> Task directions
From the first entry to the last, copy everything exactly except the pictures.

> Data to use

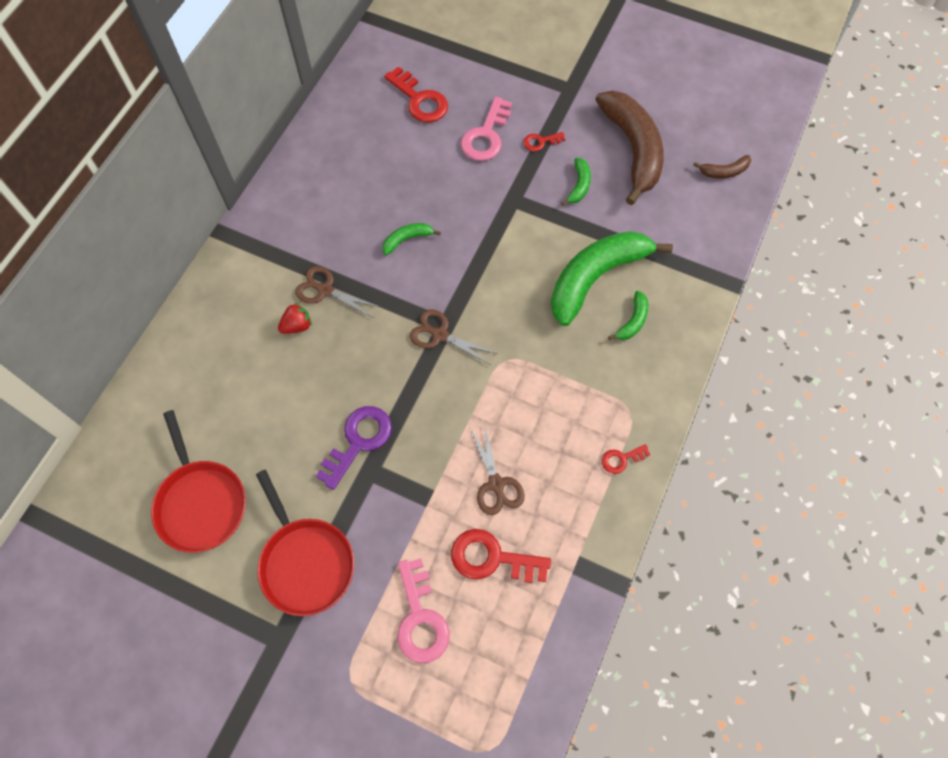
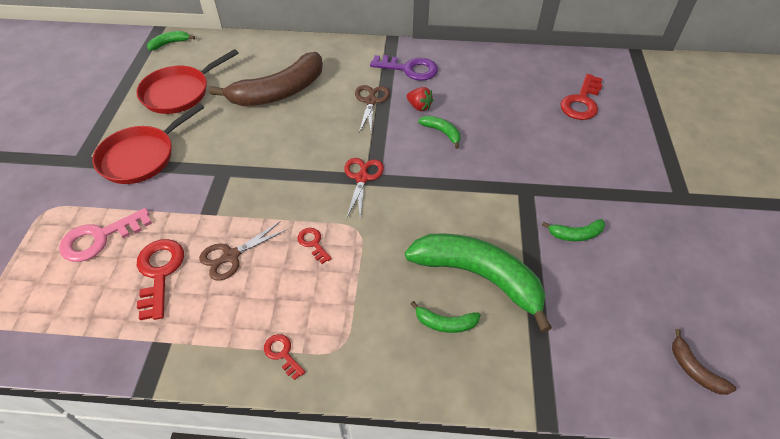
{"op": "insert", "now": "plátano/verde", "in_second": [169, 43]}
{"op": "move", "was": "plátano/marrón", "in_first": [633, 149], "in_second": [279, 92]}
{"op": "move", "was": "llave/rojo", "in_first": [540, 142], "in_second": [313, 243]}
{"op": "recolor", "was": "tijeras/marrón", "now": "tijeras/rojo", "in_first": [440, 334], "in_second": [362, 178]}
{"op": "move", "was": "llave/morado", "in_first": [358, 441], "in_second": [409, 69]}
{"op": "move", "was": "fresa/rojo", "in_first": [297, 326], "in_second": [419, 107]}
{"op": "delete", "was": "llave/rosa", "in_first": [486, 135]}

> Response to this exercise
{"op": "insert", "now": "plátano/verde", "in_second": [169, 43]}
{"op": "move", "was": "plátano/marrón", "in_first": [633, 149], "in_second": [279, 92]}
{"op": "move", "was": "llave/rojo", "in_first": [540, 142], "in_second": [313, 243]}
{"op": "recolor", "was": "tijeras/marrón", "now": "tijeras/rojo", "in_first": [440, 334], "in_second": [362, 178]}
{"op": "move", "was": "llave/morado", "in_first": [358, 441], "in_second": [409, 69]}
{"op": "move", "was": "fresa/rojo", "in_first": [297, 326], "in_second": [419, 107]}
{"op": "delete", "was": "llave/rosa", "in_first": [486, 135]}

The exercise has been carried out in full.